● Task to carry out
Please update only the rows beginning at the line that has "Applecombe [197, 246]" and stopping after the last row, changing "mussel" to "oyster" and leaving everything else as it is.

..........

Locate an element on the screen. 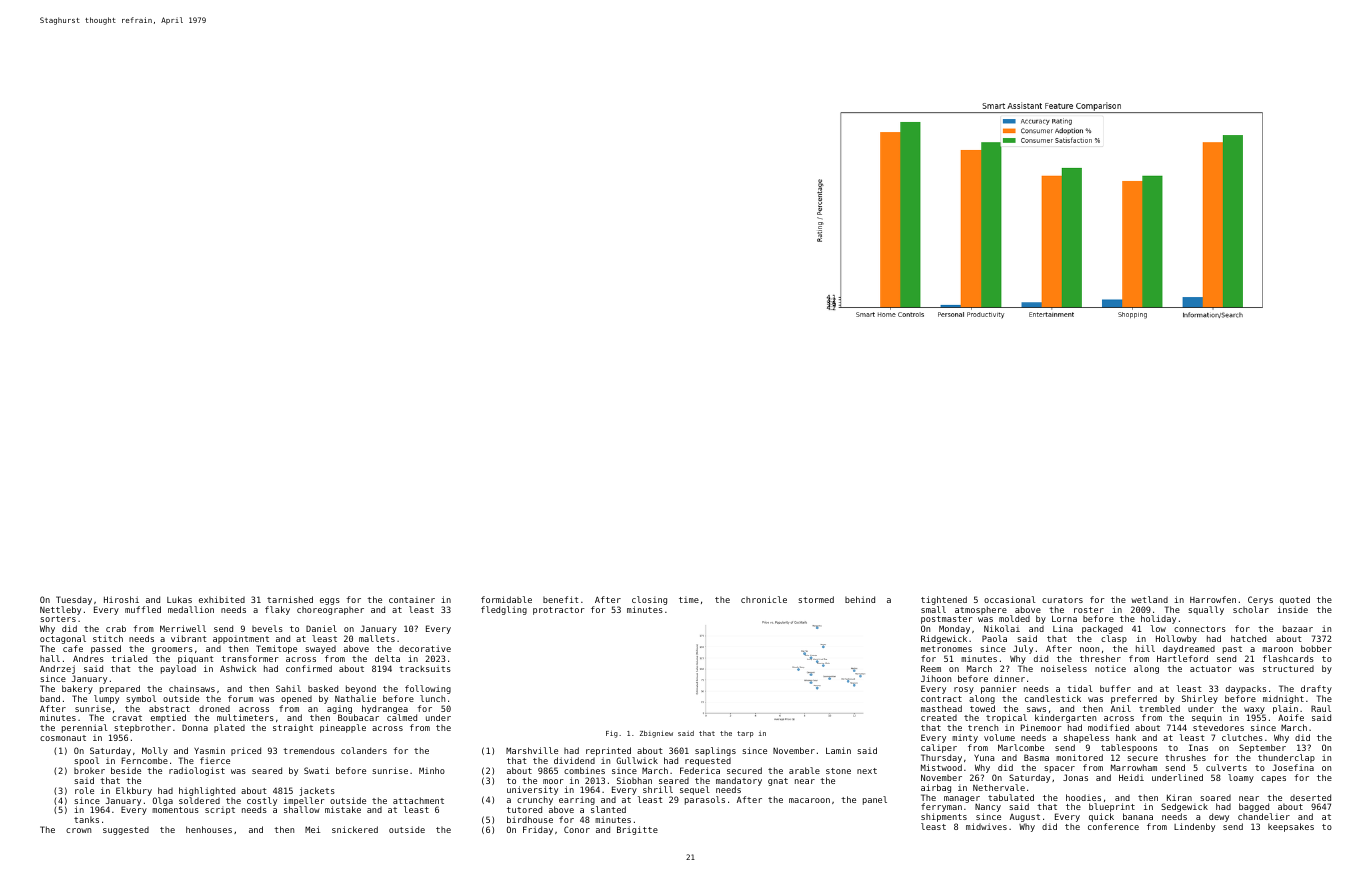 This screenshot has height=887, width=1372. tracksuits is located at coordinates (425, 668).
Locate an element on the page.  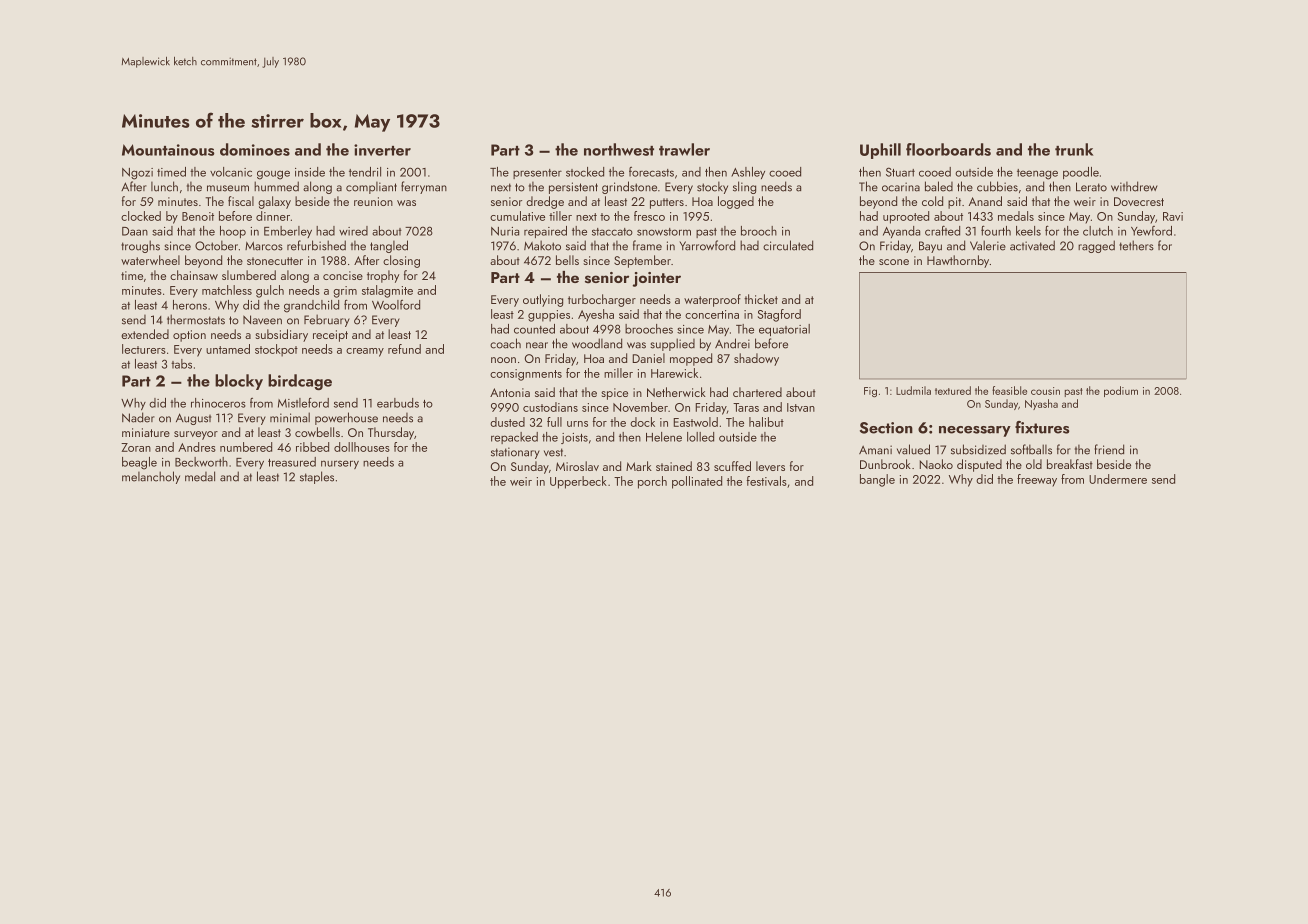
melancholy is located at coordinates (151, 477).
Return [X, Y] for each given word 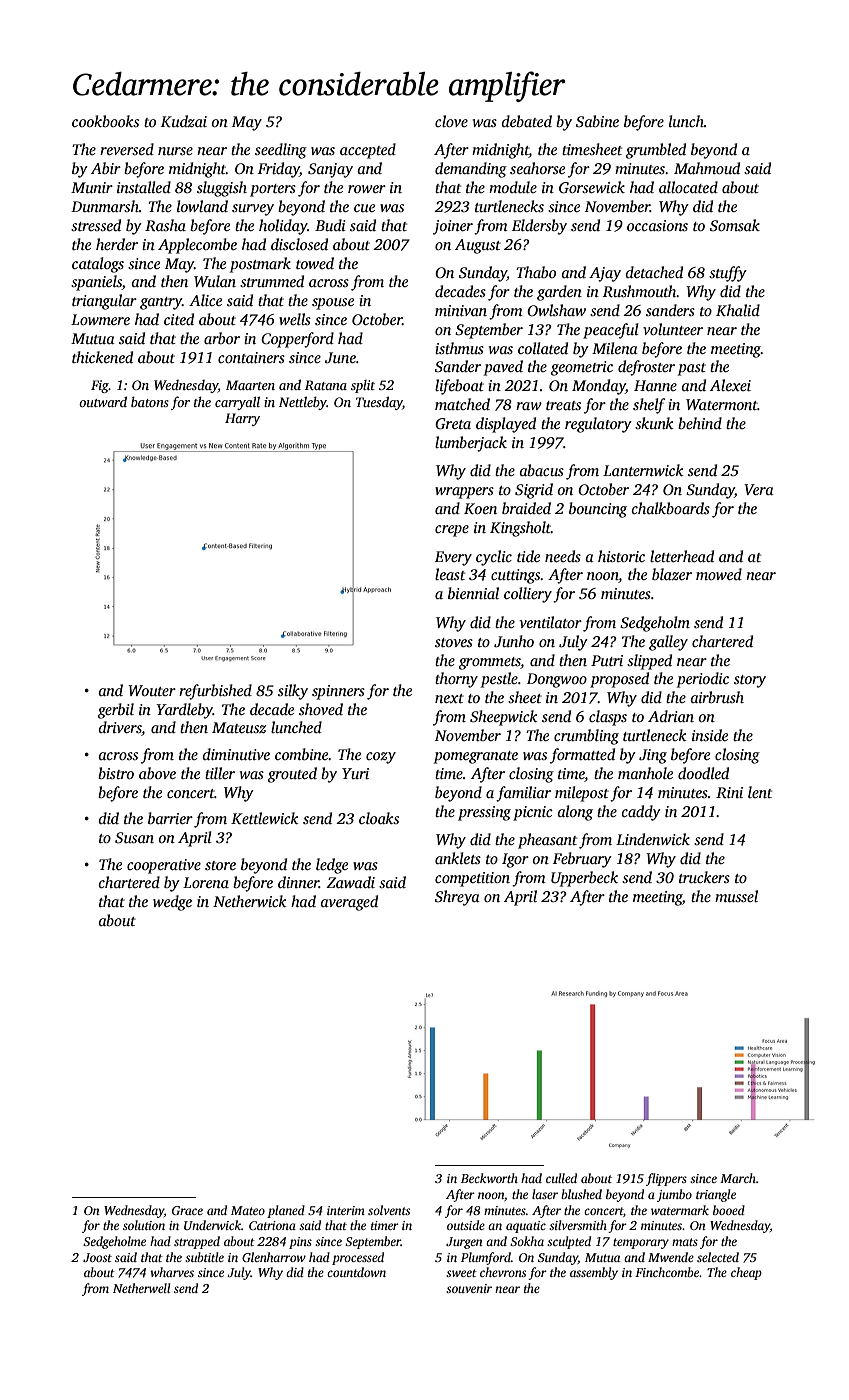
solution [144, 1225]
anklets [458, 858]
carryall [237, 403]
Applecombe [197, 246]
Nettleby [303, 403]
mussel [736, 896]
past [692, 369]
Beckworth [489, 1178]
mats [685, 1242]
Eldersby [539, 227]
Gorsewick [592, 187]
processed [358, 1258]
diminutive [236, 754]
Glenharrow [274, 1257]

..........

● Problem solution
Applecombe [197, 246]
Nettleby [303, 403]
oyster [736, 896]
past [692, 369]
Beckworth [489, 1178]
mats [685, 1242]
Eldersby [539, 227]
Gorsewick [592, 187]
processed [358, 1258]
diminutive [236, 754]
Glenharrow [274, 1257]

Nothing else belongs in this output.